▸ Exercise brief: Quote exactly, and only, the lines of the material below from the line with "pink boat: 7 -> 4" through the line with "green cake: 11 -> 7".

[[ Information shown open ]]

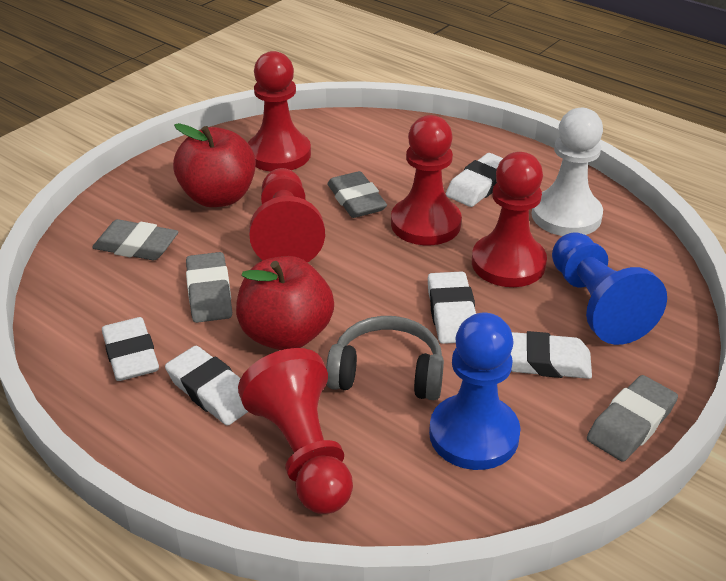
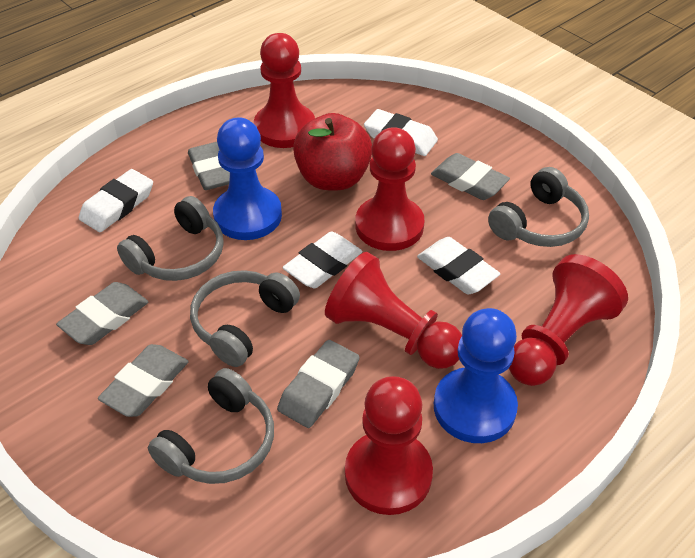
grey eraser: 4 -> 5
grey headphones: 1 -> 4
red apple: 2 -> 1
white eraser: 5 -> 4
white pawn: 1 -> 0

[[ Information shown closed ]]
[[ Information shown open ]]

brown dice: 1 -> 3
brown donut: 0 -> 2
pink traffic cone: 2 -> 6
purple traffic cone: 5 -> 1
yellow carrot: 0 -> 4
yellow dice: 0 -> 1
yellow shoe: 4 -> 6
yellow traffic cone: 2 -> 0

[[ Information shown closed ]]
[[ Information shown open ]]

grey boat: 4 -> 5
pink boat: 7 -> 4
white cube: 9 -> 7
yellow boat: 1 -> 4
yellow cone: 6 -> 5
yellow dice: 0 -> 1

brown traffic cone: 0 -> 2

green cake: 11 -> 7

[[ Information shown closed ]]

▸ Response box:
pink boat: 7 -> 4
white cube: 9 -> 7
yellow boat: 1 -> 4
yellow cone: 6 -> 5
yellow dice: 0 -> 1

brown traffic cone: 0 -> 2

green cake: 11 -> 7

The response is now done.